CONSIGNE
Transformez toutes les lignes des données ci-dessous en une liste JSON de chaînes, à raison d'une chaîne par ligne, sans reprendre les lignes vides.

DONNÉES FOURNIES
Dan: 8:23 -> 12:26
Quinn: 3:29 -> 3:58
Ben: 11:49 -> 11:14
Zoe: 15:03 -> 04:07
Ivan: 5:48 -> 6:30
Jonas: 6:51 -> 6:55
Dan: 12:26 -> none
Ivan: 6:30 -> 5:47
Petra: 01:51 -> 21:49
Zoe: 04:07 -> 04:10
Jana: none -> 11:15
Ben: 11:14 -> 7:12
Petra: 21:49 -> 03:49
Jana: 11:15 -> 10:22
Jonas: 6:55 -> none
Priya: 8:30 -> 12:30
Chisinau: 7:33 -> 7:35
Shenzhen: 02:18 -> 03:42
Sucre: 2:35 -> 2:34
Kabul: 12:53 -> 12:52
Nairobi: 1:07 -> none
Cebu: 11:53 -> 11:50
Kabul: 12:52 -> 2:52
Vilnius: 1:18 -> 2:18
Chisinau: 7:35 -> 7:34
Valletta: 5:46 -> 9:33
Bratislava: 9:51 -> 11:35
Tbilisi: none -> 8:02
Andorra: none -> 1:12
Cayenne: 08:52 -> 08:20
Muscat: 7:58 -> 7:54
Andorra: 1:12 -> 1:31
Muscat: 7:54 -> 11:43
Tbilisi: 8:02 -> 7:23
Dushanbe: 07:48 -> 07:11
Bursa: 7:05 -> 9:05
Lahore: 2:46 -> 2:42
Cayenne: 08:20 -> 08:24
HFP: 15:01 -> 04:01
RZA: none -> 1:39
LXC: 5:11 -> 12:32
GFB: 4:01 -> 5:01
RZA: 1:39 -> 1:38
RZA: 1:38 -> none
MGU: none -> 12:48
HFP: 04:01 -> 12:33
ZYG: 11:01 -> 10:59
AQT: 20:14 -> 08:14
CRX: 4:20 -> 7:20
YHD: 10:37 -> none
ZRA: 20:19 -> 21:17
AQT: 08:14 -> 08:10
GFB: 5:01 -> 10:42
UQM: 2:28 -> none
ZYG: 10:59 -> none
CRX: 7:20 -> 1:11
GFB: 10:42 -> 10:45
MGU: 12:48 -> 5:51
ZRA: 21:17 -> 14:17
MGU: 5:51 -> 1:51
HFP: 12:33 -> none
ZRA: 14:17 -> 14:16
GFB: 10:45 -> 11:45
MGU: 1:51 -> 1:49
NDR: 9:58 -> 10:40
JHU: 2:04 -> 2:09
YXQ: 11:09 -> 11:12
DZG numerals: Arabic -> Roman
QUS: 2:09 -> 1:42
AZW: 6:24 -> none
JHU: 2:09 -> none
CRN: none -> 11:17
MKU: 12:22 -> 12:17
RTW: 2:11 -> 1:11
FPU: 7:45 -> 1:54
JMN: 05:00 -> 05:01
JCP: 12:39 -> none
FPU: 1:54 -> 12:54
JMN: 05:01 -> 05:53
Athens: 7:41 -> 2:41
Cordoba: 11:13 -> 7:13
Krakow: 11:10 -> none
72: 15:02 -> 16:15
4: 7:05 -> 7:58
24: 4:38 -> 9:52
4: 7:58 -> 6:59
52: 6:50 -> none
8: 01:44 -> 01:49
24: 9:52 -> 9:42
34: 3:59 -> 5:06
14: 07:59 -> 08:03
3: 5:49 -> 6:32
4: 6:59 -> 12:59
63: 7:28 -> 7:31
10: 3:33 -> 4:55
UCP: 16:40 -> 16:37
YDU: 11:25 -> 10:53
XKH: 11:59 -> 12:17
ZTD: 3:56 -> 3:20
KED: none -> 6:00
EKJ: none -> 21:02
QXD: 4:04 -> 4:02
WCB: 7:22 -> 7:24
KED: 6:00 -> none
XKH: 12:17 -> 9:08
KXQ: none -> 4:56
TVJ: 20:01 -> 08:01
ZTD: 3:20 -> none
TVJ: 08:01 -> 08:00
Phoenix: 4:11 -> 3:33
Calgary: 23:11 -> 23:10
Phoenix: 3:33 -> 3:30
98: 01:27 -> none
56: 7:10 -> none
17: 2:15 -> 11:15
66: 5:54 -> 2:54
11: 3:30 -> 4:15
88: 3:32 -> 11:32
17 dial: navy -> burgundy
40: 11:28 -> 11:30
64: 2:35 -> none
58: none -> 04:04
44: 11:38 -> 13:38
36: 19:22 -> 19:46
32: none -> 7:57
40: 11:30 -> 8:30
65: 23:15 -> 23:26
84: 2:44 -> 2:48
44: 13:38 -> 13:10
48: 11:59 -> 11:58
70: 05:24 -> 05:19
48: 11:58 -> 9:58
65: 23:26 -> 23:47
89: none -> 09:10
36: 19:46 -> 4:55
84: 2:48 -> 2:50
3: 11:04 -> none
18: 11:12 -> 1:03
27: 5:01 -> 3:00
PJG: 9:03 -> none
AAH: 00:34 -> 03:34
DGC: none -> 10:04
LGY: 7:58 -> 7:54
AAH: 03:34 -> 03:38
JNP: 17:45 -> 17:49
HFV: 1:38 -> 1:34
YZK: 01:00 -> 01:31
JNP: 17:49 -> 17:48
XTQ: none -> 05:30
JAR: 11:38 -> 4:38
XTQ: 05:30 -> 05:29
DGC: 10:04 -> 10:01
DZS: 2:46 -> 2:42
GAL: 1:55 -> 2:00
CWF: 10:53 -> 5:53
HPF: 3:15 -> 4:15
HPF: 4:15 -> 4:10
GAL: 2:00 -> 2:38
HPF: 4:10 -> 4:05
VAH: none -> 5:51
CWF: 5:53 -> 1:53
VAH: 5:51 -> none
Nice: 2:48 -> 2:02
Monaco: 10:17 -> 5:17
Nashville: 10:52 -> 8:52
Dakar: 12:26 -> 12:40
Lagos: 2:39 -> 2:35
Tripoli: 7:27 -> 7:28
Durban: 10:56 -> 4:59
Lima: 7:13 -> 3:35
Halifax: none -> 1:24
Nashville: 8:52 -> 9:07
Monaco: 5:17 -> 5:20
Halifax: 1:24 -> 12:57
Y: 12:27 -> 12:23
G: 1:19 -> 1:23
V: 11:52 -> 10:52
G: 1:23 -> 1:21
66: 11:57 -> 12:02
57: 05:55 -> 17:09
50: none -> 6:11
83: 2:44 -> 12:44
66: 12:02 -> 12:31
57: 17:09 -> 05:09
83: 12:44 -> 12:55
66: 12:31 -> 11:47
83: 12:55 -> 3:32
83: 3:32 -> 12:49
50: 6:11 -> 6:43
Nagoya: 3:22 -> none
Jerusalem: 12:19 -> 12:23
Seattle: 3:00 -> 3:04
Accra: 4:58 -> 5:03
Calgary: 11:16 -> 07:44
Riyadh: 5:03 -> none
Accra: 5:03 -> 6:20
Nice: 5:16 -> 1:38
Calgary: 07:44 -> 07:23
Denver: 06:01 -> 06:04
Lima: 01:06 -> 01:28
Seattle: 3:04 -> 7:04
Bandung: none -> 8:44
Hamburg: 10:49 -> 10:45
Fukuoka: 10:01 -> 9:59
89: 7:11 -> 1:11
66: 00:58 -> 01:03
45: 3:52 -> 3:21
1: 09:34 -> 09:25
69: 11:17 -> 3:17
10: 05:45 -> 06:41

RÉSULTAT ATTENDU
[
  "Dan: 8:23 -> 12:26",
  "Quinn: 3:29 -> 3:58",
  "Ben: 11:49 -> 11:14",
  "Zoe: 15:03 -> 04:07",
  "Ivan: 5:48 -> 6:30",
  "Jonas: 6:51 -> 6:55",
  "Dan: 12:26 -> none",
  "Ivan: 6:30 -> 5:47",
  "Petra: 01:51 -> 21:49",
  "Zoe: 04:07 -> 04:10",
  "Jana: none -> 11:15",
  "Ben: 11:14 -> 7:12",
  "Petra: 21:49 -> 03:49",
  "Jana: 11:15 -> 10:22",
  "Jonas: 6:55 -> none",
  "Priya: 8:30 -> 12:30",
  "Chisinau: 7:33 -> 7:35",
  "Shenzhen: 02:18 -> 03:42",
  "Sucre: 2:35 -> 2:34",
  "Kabul: 12:53 -> 12:52",
  "Nairobi: 1:07 -> none",
  "Cebu: 11:53 -> 11:50",
  "Kabul: 12:52 -> 2:52",
  "Vilnius: 1:18 -> 2:18",
  "Chisinau: 7:35 -> 7:34",
  "Valletta: 5:46 -> 9:33",
  "Bratislava: 9:51 -> 11:35",
  "Tbilisi: none -> 8:02",
  "Andorra: none -> 1:12",
  "Cayenne: 08:52 -> 08:20",
  "Muscat: 7:58 -> 7:54",
  "Andorra: 1:12 -> 1:31",
  "Muscat: 7:54 -> 11:43",
  "Tbilisi: 8:02 -> 7:23",
  "Dushanbe: 07:48 -> 07:11",
  "Bursa: 7:05 -> 9:05",
  "Lahore: 2:46 -> 2:42",
  "Cayenne: 08:20 -> 08:24",
  "HFP: 15:01 -> 04:01",
  "RZA: none -> 1:39",
  "LXC: 5:11 -> 12:32",
  "GFB: 4:01 -> 5:01",
  "RZA: 1:39 -> 1:38",
  "RZA: 1:38 -> none",
  "MGU: none -> 12:48",
  "HFP: 04:01 -> 12:33",
  "ZYG: 11:01 -> 10:59",
  "AQT: 20:14 -> 08:14",
  "CRX: 4:20 -> 7:20",
  "YHD: 10:37 -> none",
  "ZRA: 20:19 -> 21:17",
  "AQT: 08:14 -> 08:10",
  "GFB: 5:01 -> 10:42",
  "UQM: 2:28 -> none",
  "ZYG: 10:59 -> none",
  "CRX: 7:20 -> 1:11",
  "GFB: 10:42 -> 10:45",
  "MGU: 12:48 -> 5:51",
  "ZRA: 21:17 -> 14:17",
  "MGU: 5:51 -> 1:51",
  "HFP: 12:33 -> none",
  "ZRA: 14:17 -> 14:16",
  "GFB: 10:45 -> 11:45",
  "MGU: 1:51 -> 1:49",
  "NDR: 9:58 -> 10:40",
  "JHU: 2:04 -> 2:09",
  "YXQ: 11:09 -> 11:12",
  "DZG numerals: Arabic -> Roman",
  "QUS: 2:09 -> 1:42",
  "AZW: 6:24 -> none",
  "JHU: 2:09 -> none",
  "CRN: none -> 11:17",
  "MKU: 12:22 -> 12:17",
  "RTW: 2:11 -> 1:11",
  "FPU: 7:45 -> 1:54",
  "JMN: 05:00 -> 05:01",
  "JCP: 12:39 -> none",
  "FPU: 1:54 -> 12:54",
  "JMN: 05:01 -> 05:53",
  "Athens: 7:41 -> 2:41",
  "Cordoba: 11:13 -> 7:13",
  "Krakow: 11:10 -> none",
  "72: 15:02 -> 16:15",
  "4: 7:05 -> 7:58",
  "24: 4:38 -> 9:52",
  "4: 7:58 -> 6:59",
  "52: 6:50 -> none",
  "8: 01:44 -> 01:49",
  "24: 9:52 -> 9:42",
  "34: 3:59 -> 5:06",
  "14: 07:59 -> 08:03",
  "3: 5:49 -> 6:32",
  "4: 6:59 -> 12:59",
  "63: 7:28 -> 7:31",
  "10: 3:33 -> 4:55",
  "UCP: 16:40 -> 16:37",
  "YDU: 11:25 -> 10:53",
  "XKH: 11:59 -> 12:17",
  "ZTD: 3:56 -> 3:20",
  "KED: none -> 6:00",
  "EKJ: none -> 21:02",
  "QXD: 4:04 -> 4:02",
  "WCB: 7:22 -> 7:24",
  "KED: 6:00 -> none",
  "XKH: 12:17 -> 9:08",
  "KXQ: none -> 4:56",
  "TVJ: 20:01 -> 08:01",
  "ZTD: 3:20 -> none",
  "TVJ: 08:01 -> 08:00",
  "Phoenix: 4:11 -> 3:33",
  "Calgary: 23:11 -> 23:10",
  "Phoenix: 3:33 -> 3:30",
  "98: 01:27 -> none",
  "56: 7:10 -> none",
  "17: 2:15 -> 11:15",
  "66: 5:54 -> 2:54",
  "11: 3:30 -> 4:15",
  "88: 3:32 -> 11:32",
  "17 dial: navy -> burgundy",
  "40: 11:28 -> 11:30",
  "64: 2:35 -> none",
  "58: none -> 04:04",
  "44: 11:38 -> 13:38",
  "36: 19:22 -> 19:46",
  "32: none -> 7:57",
  "40: 11:30 -> 8:30",
  "65: 23:15 -> 23:26",
  "84: 2:44 -> 2:48",
  "44: 13:38 -> 13:10",
  "48: 11:59 -> 11:58",
  "70: 05:24 -> 05:19",
  "48: 11:58 -> 9:58",
  "65: 23:26 -> 23:47",
  "89: none -> 09:10",
  "36: 19:46 -> 4:55",
  "84: 2:48 -> 2:50",
  "3: 11:04 -> none",
  "18: 11:12 -> 1:03",
  "27: 5:01 -> 3:00",
  "PJG: 9:03 -> none",
  "AAH: 00:34 -> 03:34",
  "DGC: none -> 10:04",
  "LGY: 7:58 -> 7:54",
  "AAH: 03:34 -> 03:38",
  "JNP: 17:45 -> 17:49",
  "HFV: 1:38 -> 1:34",
  "YZK: 01:00 -> 01:31",
  "JNP: 17:49 -> 17:48",
  "XTQ: none -> 05:30",
  "JAR: 11:38 -> 4:38",
  "XTQ: 05:30 -> 05:29",
  "DGC: 10:04 -> 10:01",
  "DZS: 2:46 -> 2:42",
  "GAL: 1:55 -> 2:00",
  "CWF: 10:53 -> 5:53",
  "HPF: 3:15 -> 4:15",
  "HPF: 4:15 -> 4:10",
  "GAL: 2:00 -> 2:38",
  "HPF: 4:10 -> 4:05",
  "VAH: none -> 5:51",
  "CWF: 5:53 -> 1:53",
  "VAH: 5:51 -> none",
  "Nice: 2:48 -> 2:02",
  "Monaco: 10:17 -> 5:17",
  "Nashville: 10:52 -> 8:52",
  "Dakar: 12:26 -> 12:40",
  "Lagos: 2:39 -> 2:35",
  "Tripoli: 7:27 -> 7:28",
  "Durban: 10:56 -> 4:59",
  "Lima: 7:13 -> 3:35",
  "Halifax: none -> 1:24",
  "Nashville: 8:52 -> 9:07",
  "Monaco: 5:17 -> 5:20",
  "Halifax: 1:24 -> 12:57",
  "Y: 12:27 -> 12:23",
  "G: 1:19 -> 1:23",
  "V: 11:52 -> 10:52",
  "G: 1:23 -> 1:21",
  "66: 11:57 -> 12:02",
  "57: 05:55 -> 17:09",
  "50: none -> 6:11",
  "83: 2:44 -> 12:44",
  "66: 12:02 -> 12:31",
  "57: 17:09 -> 05:09",
  "83: 12:44 -> 12:55",
  "66: 12:31 -> 11:47",
  "83: 12:55 -> 3:32",
  "83: 3:32 -> 12:49",
  "50: 6:11 -> 6:43",
  "Nagoya: 3:22 -> none",
  "Jerusalem: 12:19 -> 12:23",
  "Seattle: 3:00 -> 3:04",
  "Accra: 4:58 -> 5:03",
  "Calgary: 11:16 -> 07:44",
  "Riyadh: 5:03 -> none",
  "Accra: 5:03 -> 6:20",
  "Nice: 5:16 -> 1:38",
  "Calgary: 07:44 -> 07:23",
  "Denver: 06:01 -> 06:04",
  "Lima: 01:06 -> 01:28",
  "Seattle: 3:04 -> 7:04",
  "Bandung: none -> 8:44",
  "Hamburg: 10:49 -> 10:45",
  "Fukuoka: 10:01 -> 9:59",
  "89: 7:11 -> 1:11",
  "66: 00:58 -> 01:03",
  "45: 3:52 -> 3:21",
  "1: 09:34 -> 09:25",
  "69: 11:17 -> 3:17",
  "10: 05:45 -> 06:41"
]